#### INPUT MATERIAL

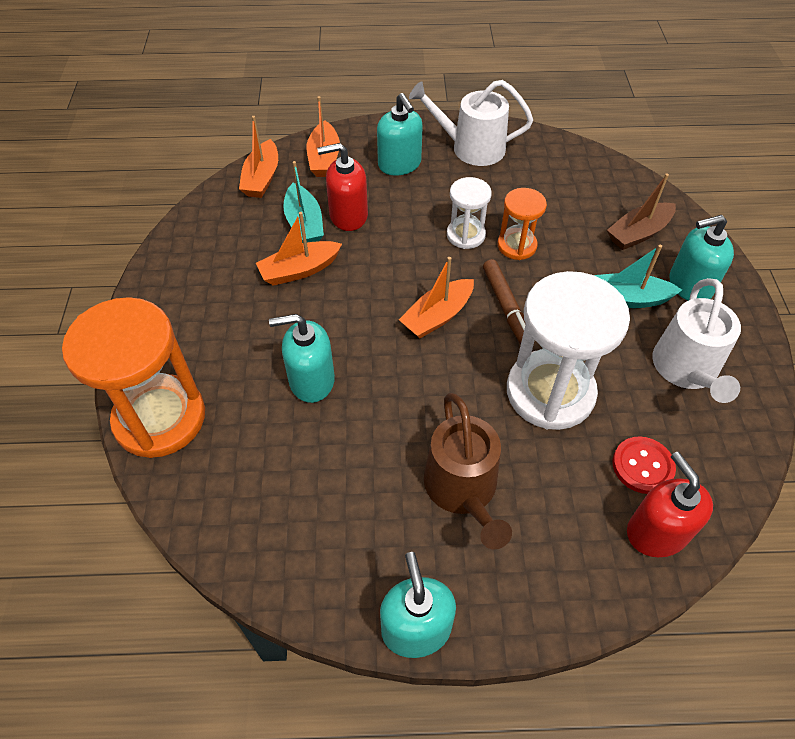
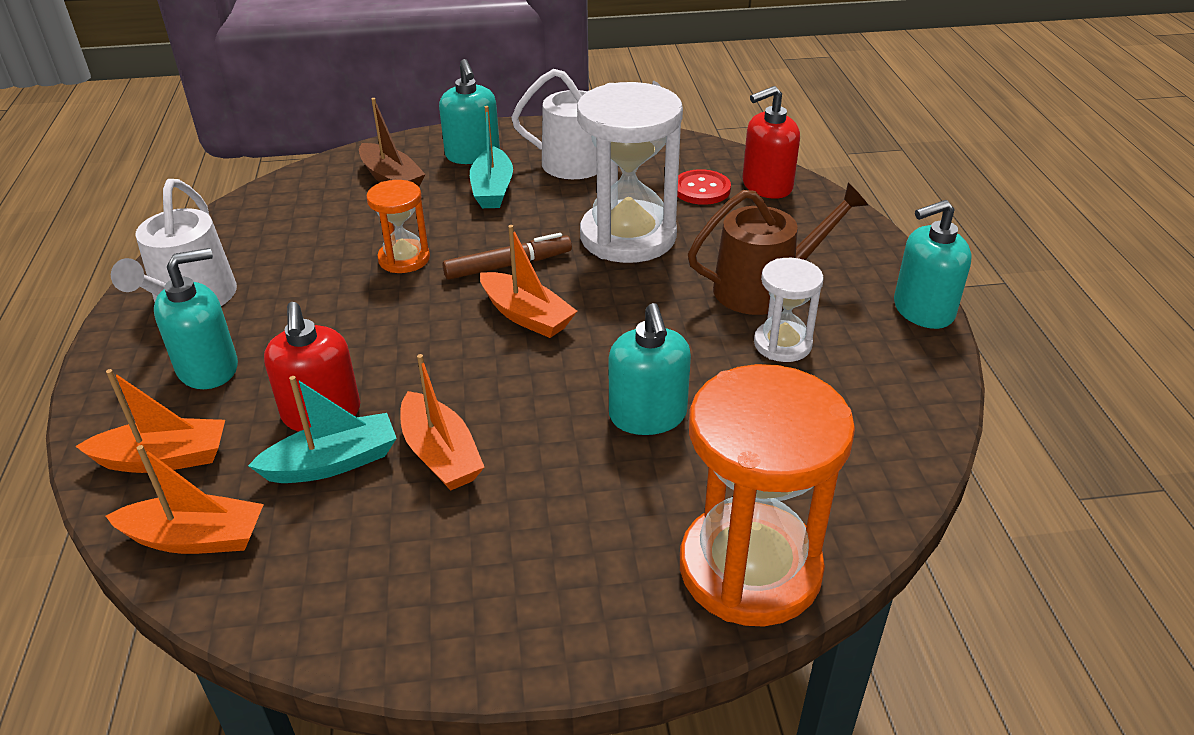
camera: 95 degrees left, 15 degrees down
(465, 235) = (380, 299): white hourglass -> white hourglass (782, 344)

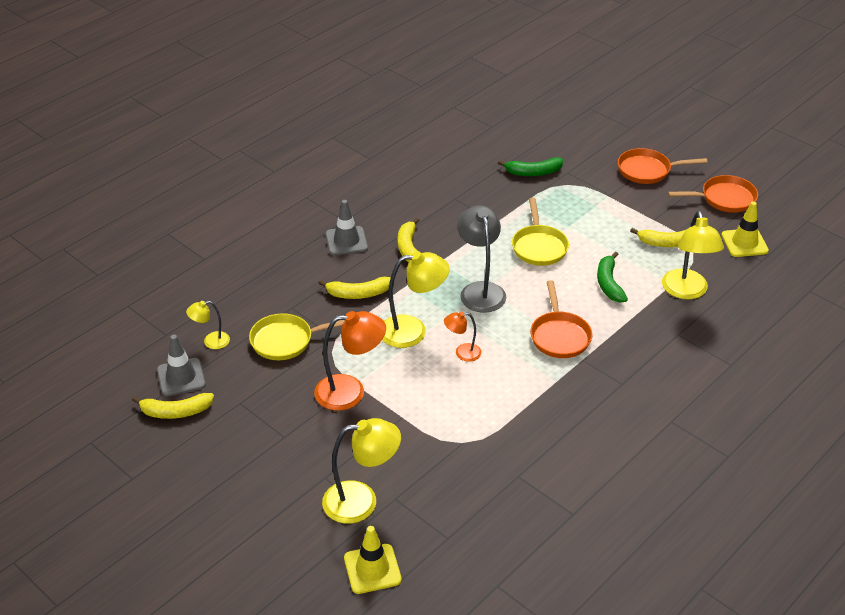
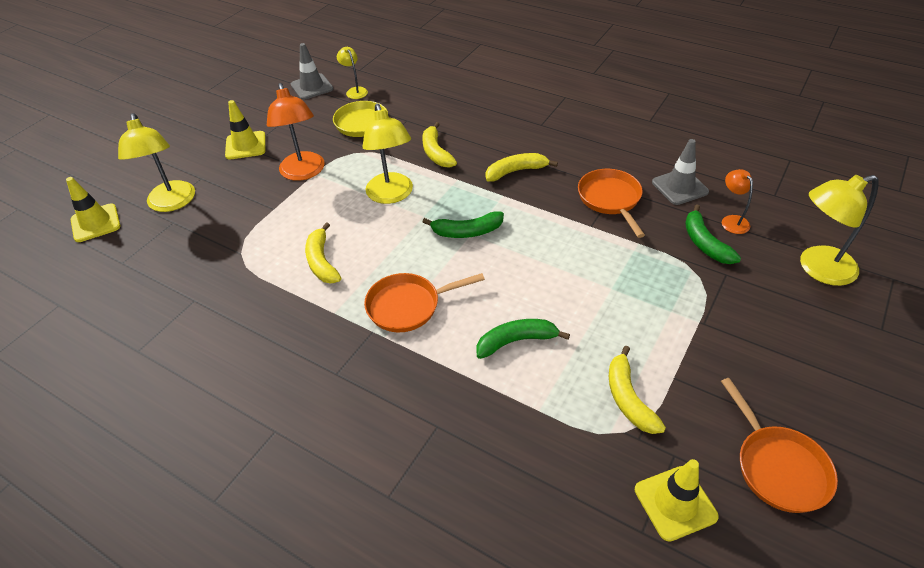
camera: 80 degrees right, 5 degrees up
(176, 412) = (274, 93): yellow banana -> yellow banana (322, 261)
(278, 439) = (245, 145): none -> yellow traffic cone
(346, 241) = (510, 131): grey traffic cone -> grey traffic cone (679, 187)
(462, 353) = (366, 233): orange lamp -> orange lamp (731, 220)
(480, 290) = (467, 231): grey lamp -> green banana
(539, 247) = (561, 267): yellow pan -> none
(647, 170) = (787, 359): orange pan -> orange pan (610, 199)
(686, 291) = (529, 429): yellow lamp -> yellow lamp (817, 268)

#### EXERCISE DETAILS
Copy everything in the listing above exactly except the pictures.

#### OUTPUT BELOW
camera: 95 degrees left, 15 degrees down
(465, 235) = (380, 299): white hourglass -> white hourglass (782, 344)

camera: 80 degrees right, 5 degrees up
(176, 412) = (274, 93): yellow banana -> yellow banana (322, 261)
(278, 439) = (245, 145): none -> yellow traffic cone
(346, 241) = (510, 131): grey traffic cone -> grey traffic cone (679, 187)
(462, 353) = (366, 233): orange lamp -> orange lamp (731, 220)
(480, 290) = (467, 231): grey lamp -> green banana
(539, 247) = (561, 267): yellow pan -> none
(647, 170) = (787, 359): orange pan -> orange pan (610, 199)
(686, 291) = (529, 429): yellow lamp -> yellow lamp (817, 268)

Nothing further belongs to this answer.